### Task item
What you return should match every record exactly, with the images removed.

Content revision data:

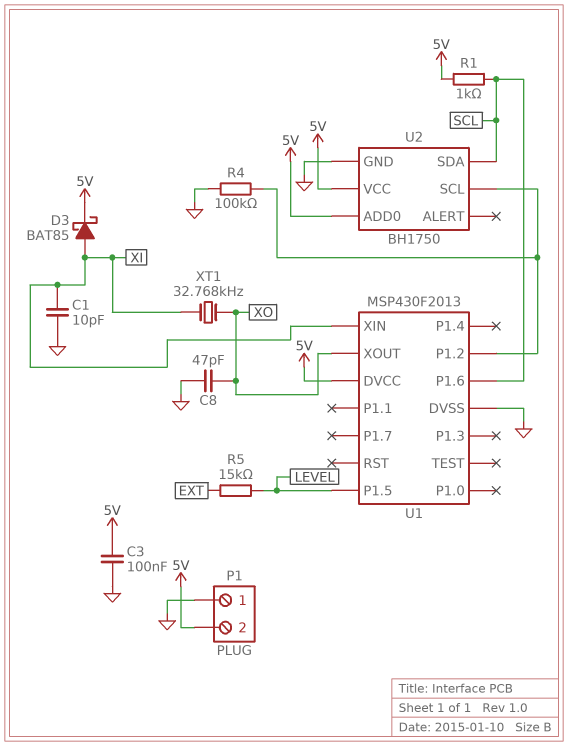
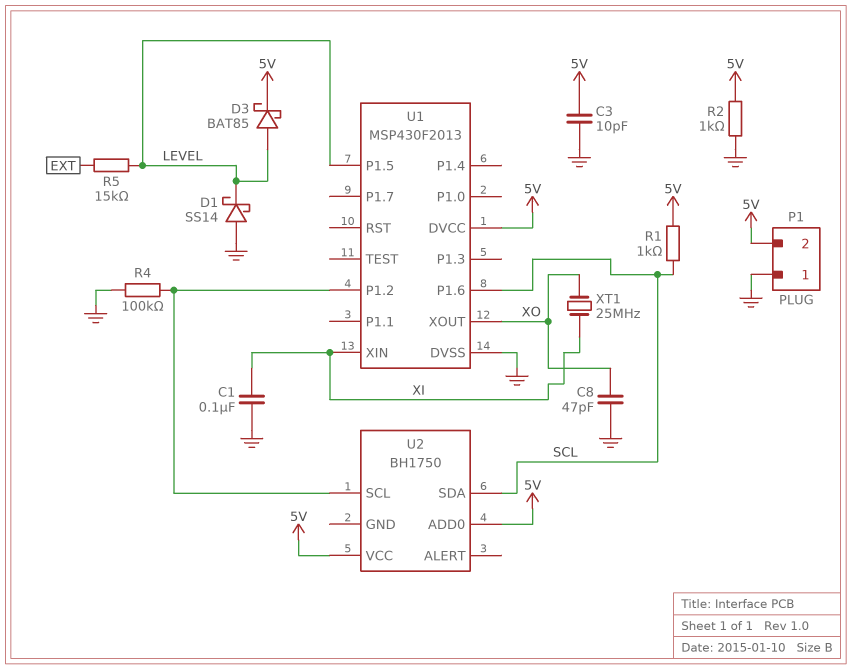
C1: 10pF (GND, XI) -> 100nF (GND, XI)
C3: 100nF (5V, GND) -> 10pF (5V, GND)
D1: none -> schottky SS14 (A GND, K LEVEL)
D3: schottky BAT85 (A XI, K 5V) -> schottky BAT85 (A LEVEL, K 5V)
R2: none -> 1k (5V, GND)
U2 pin GND: GND -> none
XT1: 32.768kHz (XI, XO) -> 25MHz (XI, XO)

### Problem solution
C1: 10pF (GND, XI) -> 100nF (GND, XI)
C3: 100nF (5V, GND) -> 10pF (5V, GND)
D1: none -> schottky SS14 (A GND, K LEVEL)
D3: schottky BAT85 (A XI, K 5V) -> schottky BAT85 (A LEVEL, K 5V)
R2: none -> 1k (5V, GND)
U2 pin GND: GND -> none
XT1: 32.768kHz (XI, XO) -> 25MHz (XI, XO)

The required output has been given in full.